> [EXERCISE AIM]:
Skip all pictures, then copy the lines from the start of the data through the line with "(298, 216) = (486, 218): brown", keeping both ends.

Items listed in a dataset
+--

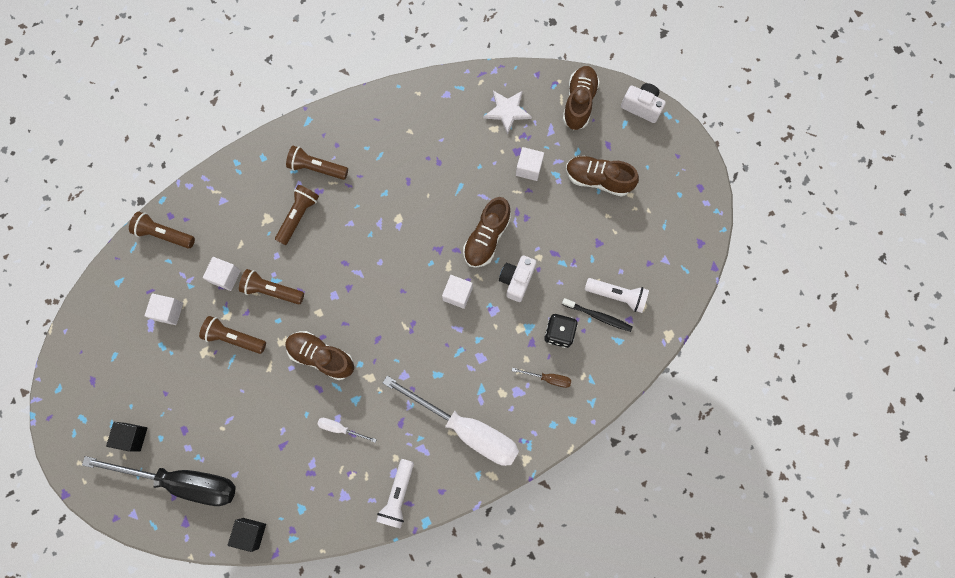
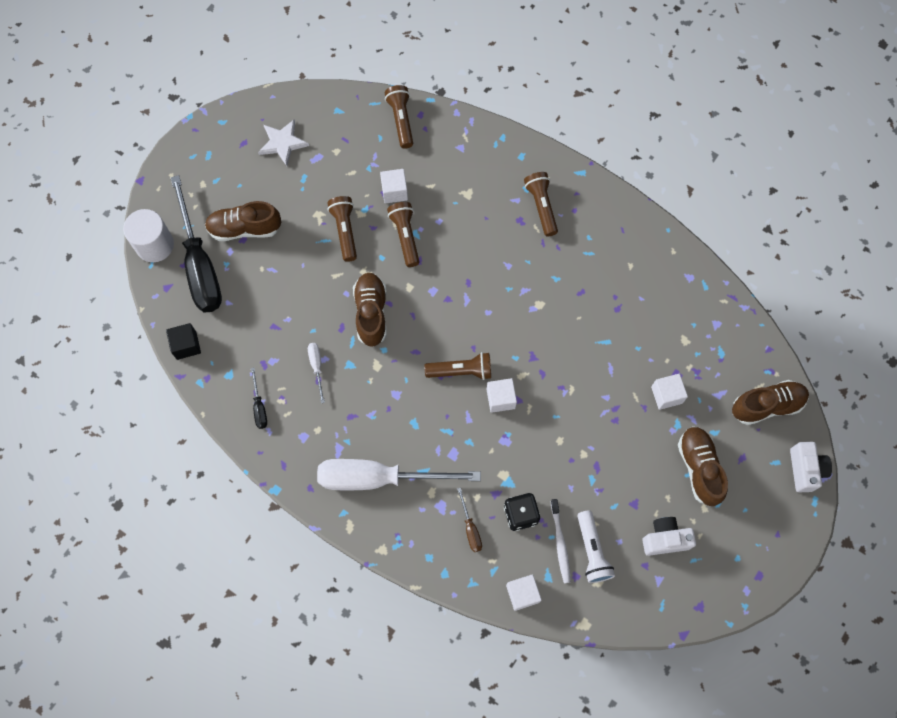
camera: 60 degrees right, 5 degrees down
(132, 437) = (215, 202): black cube -> none
(137, 513) = (155, 245): none -> white cylinder
(169, 311) = (336, 165): white cube -> white cube (522, 594)
(298, 216) = (486, 218): brown flashlight -> brown flashlight (461, 371)
(345, 497) = (259, 406): none -> black screwdriver
(398, 495) = (285, 451): white flashlight -> none
(466, 429) = (379, 478): white screwdriver -> white screwdriver turned 90 degrees clockwise
(486, 238) = (571, 394): brown shoe -> brown shoe (244, 228)
(507, 111) = (711, 342): white star -> white star (282, 143)
(516, 280) = (547, 446): white camera -> white camera (665, 539)
(598, 316) = (560, 543): black toothbrush -> white toothbrush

+--

> [TASK RESULT]:
camera: 60 degrees right, 5 degrees down
(132, 437) = (215, 202): black cube -> none
(137, 513) = (155, 245): none -> white cylinder
(169, 311) = (336, 165): white cube -> white cube (522, 594)
(298, 216) = (486, 218): brown flashlight -> brown flashlight (461, 371)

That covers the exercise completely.